**WHAT THIS TASK INVOLVES**
Lines in the data below that contain the word "tree" are to be copied.

**GIVEN INFORMATION**
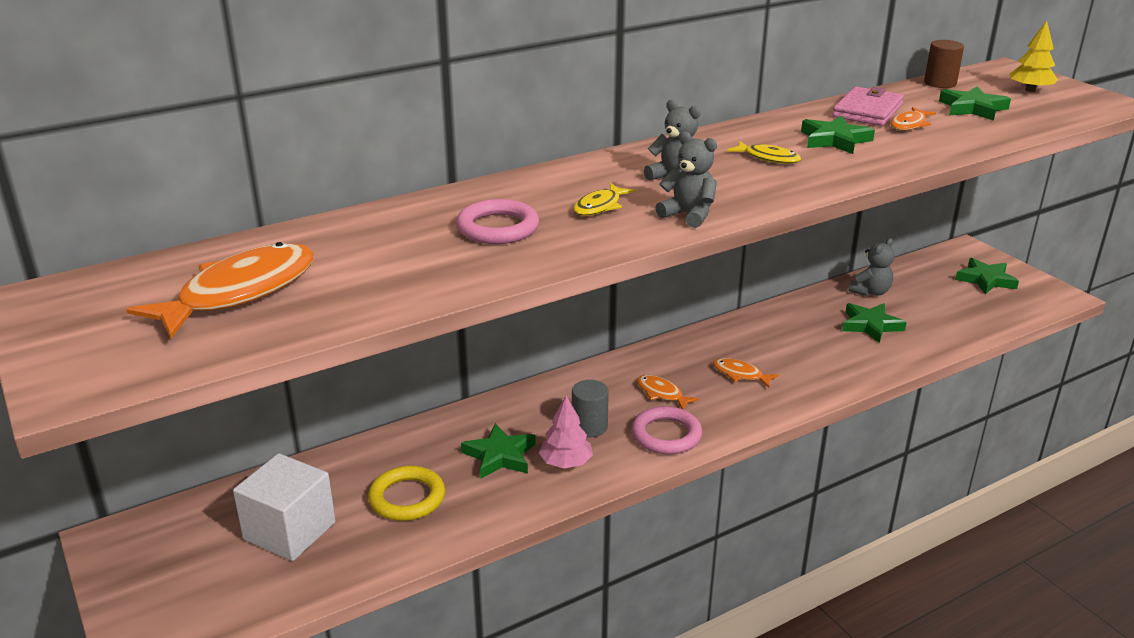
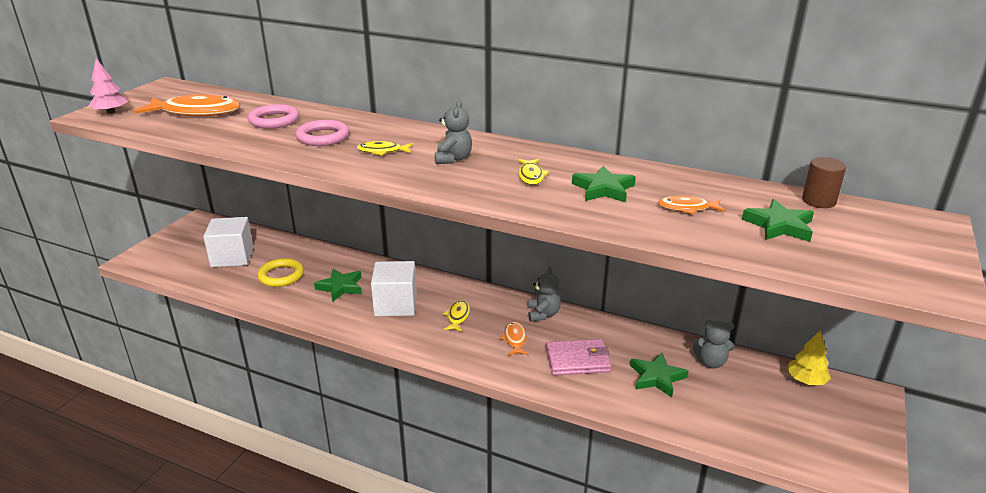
camera: 55 degrees right, 0 degrees up
(566, 463) = (352, 310): pink tree -> pink tree (111, 112)
(589, 427) = (395, 304): grey cylinder -> white cube
(661, 393) = (458, 317): orange fish -> yellow fish
(666, 435) = (413, 334): pink ring -> pink ring (274, 120)
(688, 215) = (399, 176): grey teddy bear -> grey teddy bear (543, 314)
(867, 111) = (690, 187): pink wallet -> pink wallet (577, 360)
(986, 280) = (828, 421): green star -> none
(1030, 90) = (887, 243): yellow tree -> yellow tree (805, 380)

**RESPONSE**
(566, 463) = (352, 310): pink tree -> pink tree (111, 112)
(1030, 90) = (887, 243): yellow tree -> yellow tree (805, 380)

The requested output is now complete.